**TO DO**.
Would you output the whole listing below, exactly as it reads?

Start of MATERIAL TO PROCESS

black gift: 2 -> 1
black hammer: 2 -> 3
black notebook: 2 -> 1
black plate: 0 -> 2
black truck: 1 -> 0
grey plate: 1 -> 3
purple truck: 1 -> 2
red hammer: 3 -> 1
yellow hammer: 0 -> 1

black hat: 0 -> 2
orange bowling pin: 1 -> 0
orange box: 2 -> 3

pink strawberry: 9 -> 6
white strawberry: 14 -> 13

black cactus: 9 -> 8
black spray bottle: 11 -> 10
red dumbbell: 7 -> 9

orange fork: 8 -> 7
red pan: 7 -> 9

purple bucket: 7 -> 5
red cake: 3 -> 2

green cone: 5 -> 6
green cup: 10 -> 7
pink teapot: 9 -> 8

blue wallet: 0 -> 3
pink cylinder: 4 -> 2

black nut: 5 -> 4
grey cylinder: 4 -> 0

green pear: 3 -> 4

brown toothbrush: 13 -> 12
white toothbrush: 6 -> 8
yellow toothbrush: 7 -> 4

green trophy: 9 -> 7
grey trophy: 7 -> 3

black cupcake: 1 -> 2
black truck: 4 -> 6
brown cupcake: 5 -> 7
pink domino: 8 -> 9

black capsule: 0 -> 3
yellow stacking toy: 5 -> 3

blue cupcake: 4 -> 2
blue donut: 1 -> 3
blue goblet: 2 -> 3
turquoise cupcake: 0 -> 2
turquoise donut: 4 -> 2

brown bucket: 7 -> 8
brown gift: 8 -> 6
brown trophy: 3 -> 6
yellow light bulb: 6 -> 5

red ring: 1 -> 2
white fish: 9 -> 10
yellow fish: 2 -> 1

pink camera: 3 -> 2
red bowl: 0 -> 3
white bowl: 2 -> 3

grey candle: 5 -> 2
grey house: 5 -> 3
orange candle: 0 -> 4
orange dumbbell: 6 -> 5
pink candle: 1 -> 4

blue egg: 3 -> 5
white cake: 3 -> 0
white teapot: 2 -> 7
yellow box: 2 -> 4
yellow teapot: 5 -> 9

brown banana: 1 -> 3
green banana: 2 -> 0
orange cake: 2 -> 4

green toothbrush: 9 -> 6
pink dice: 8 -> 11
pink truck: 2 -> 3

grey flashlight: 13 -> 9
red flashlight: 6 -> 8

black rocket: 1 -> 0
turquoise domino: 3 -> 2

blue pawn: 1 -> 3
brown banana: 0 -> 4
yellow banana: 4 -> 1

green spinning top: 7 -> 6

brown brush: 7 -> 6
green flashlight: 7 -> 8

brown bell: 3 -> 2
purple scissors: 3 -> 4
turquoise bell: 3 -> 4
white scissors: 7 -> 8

End of MATERIAL TO PROCESS

**EXERCISE ANSWER**.
black gift: 2 -> 1
black hammer: 2 -> 3
black notebook: 2 -> 1
black plate: 0 -> 2
black truck: 1 -> 0
grey plate: 1 -> 3
purple truck: 1 -> 2
red hammer: 3 -> 1
yellow hammer: 0 -> 1

black hat: 0 -> 2
orange bowling pin: 1 -> 0
orange box: 2 -> 3

pink strawberry: 9 -> 6
white strawberry: 14 -> 13

black cactus: 9 -> 8
black spray bottle: 11 -> 10
red dumbbell: 7 -> 9

orange fork: 8 -> 7
red pan: 7 -> 9

purple bucket: 7 -> 5
red cake: 3 -> 2

green cone: 5 -> 6
green cup: 10 -> 7
pink teapot: 9 -> 8

blue wallet: 0 -> 3
pink cylinder: 4 -> 2

black nut: 5 -> 4
grey cylinder: 4 -> 0

green pear: 3 -> 4

brown toothbrush: 13 -> 12
white toothbrush: 6 -> 8
yellow toothbrush: 7 -> 4

green trophy: 9 -> 7
grey trophy: 7 -> 3

black cupcake: 1 -> 2
black truck: 4 -> 6
brown cupcake: 5 -> 7
pink domino: 8 -> 9

black capsule: 0 -> 3
yellow stacking toy: 5 -> 3

blue cupcake: 4 -> 2
blue donut: 1 -> 3
blue goblet: 2 -> 3
turquoise cupcake: 0 -> 2
turquoise donut: 4 -> 2

brown bucket: 7 -> 8
brown gift: 8 -> 6
brown trophy: 3 -> 6
yellow light bulb: 6 -> 5

red ring: 1 -> 2
white fish: 9 -> 10
yellow fish: 2 -> 1

pink camera: 3 -> 2
red bowl: 0 -> 3
white bowl: 2 -> 3

grey candle: 5 -> 2
grey house: 5 -> 3
orange candle: 0 -> 4
orange dumbbell: 6 -> 5
pink candle: 1 -> 4

blue egg: 3 -> 5
white cake: 3 -> 0
white teapot: 2 -> 7
yellow box: 2 -> 4
yellow teapot: 5 -> 9

brown banana: 1 -> 3
green banana: 2 -> 0
orange cake: 2 -> 4

green toothbrush: 9 -> 6
pink dice: 8 -> 11
pink truck: 2 -> 3

grey flashlight: 13 -> 9
red flashlight: 6 -> 8

black rocket: 1 -> 0
turquoise domino: 3 -> 2

blue pawn: 1 -> 3
brown banana: 0 -> 4
yellow banana: 4 -> 1

green spinning top: 7 -> 6

brown brush: 7 -> 6
green flashlight: 7 -> 8

brown bell: 3 -> 2
purple scissors: 3 -> 4
turquoise bell: 3 -> 4
white scissors: 7 -> 8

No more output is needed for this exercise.